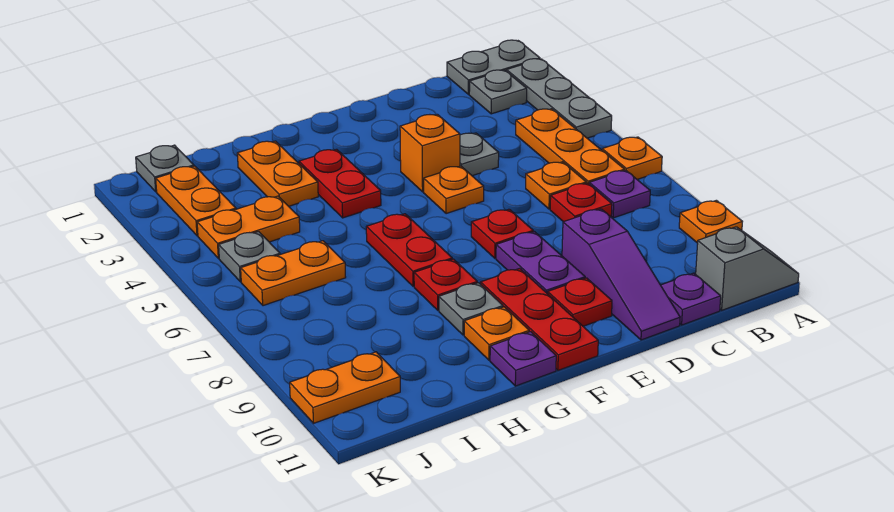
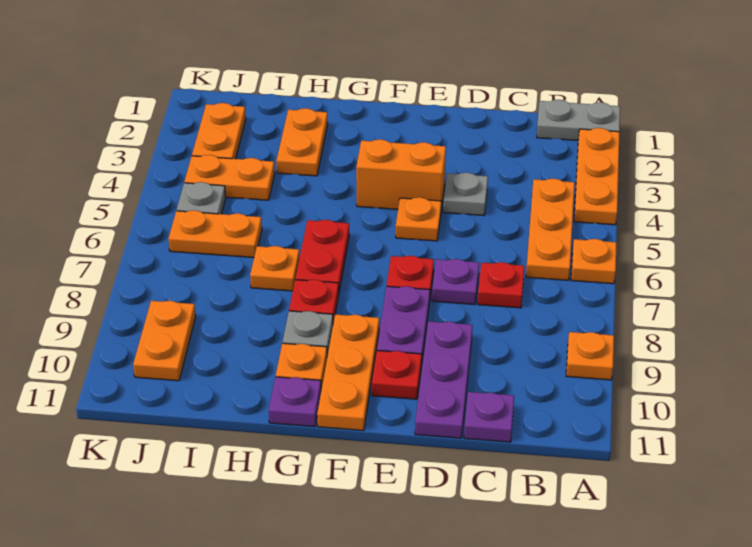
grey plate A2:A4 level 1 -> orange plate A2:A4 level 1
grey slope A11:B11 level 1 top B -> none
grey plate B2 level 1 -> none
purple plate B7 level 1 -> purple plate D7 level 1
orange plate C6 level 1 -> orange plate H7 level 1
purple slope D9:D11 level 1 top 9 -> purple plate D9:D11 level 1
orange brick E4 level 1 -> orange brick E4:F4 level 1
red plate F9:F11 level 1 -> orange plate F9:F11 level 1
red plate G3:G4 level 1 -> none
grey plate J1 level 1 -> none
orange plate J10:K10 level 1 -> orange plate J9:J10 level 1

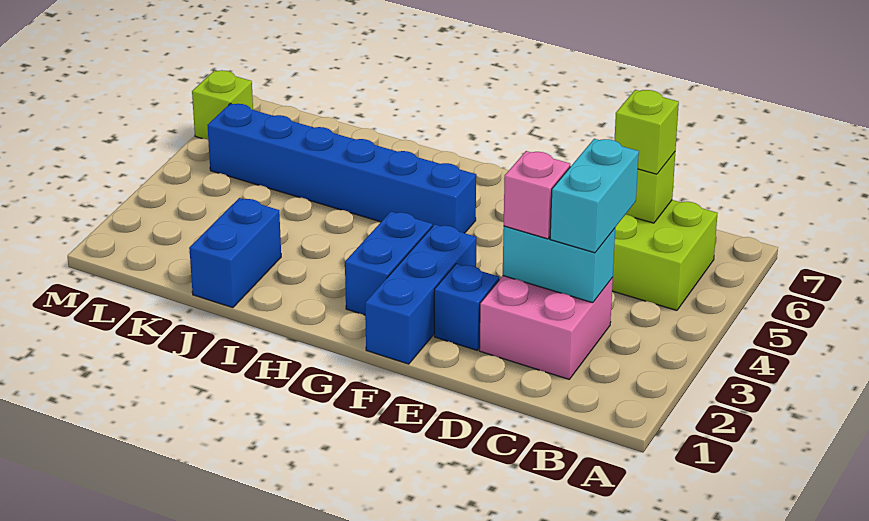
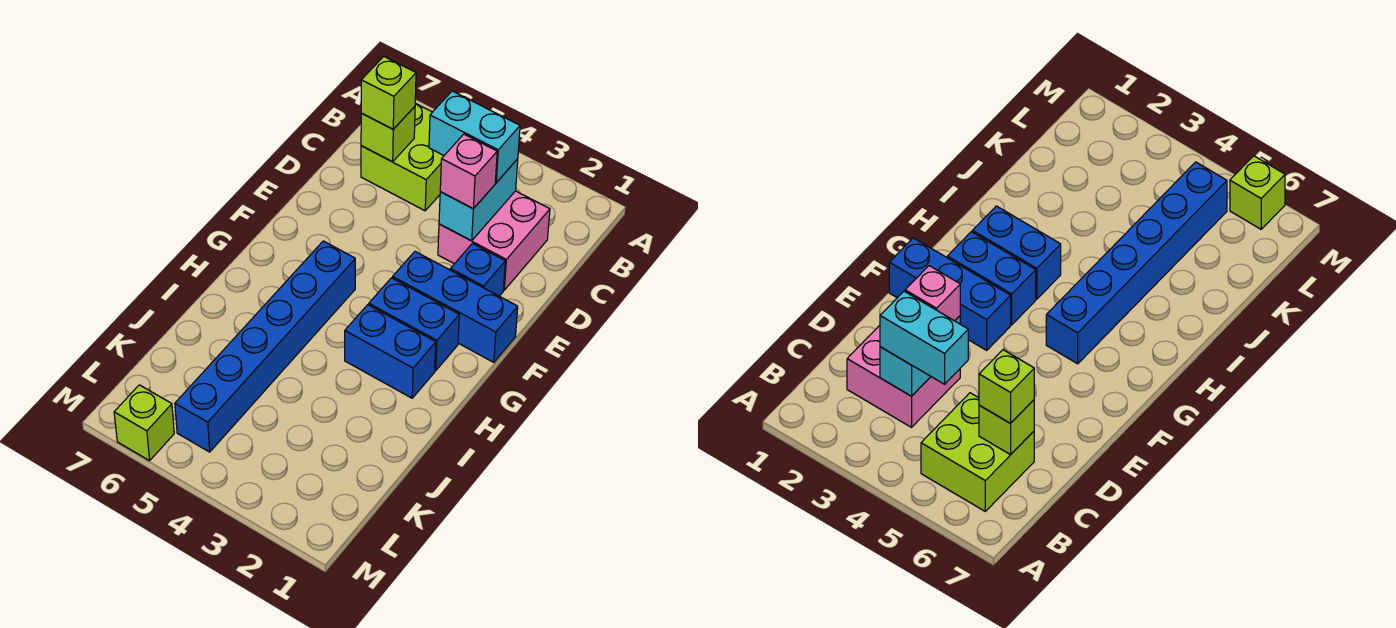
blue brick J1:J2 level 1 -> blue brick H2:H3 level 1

Task requirements –
Examine the records and pull out every line where the string "purple" occurs.

Answer space –
purple plate B7 level 1 -> purple plate D7 level 1
purple slope D9:D11 level 1 top 9 -> purple plate D9:D11 level 1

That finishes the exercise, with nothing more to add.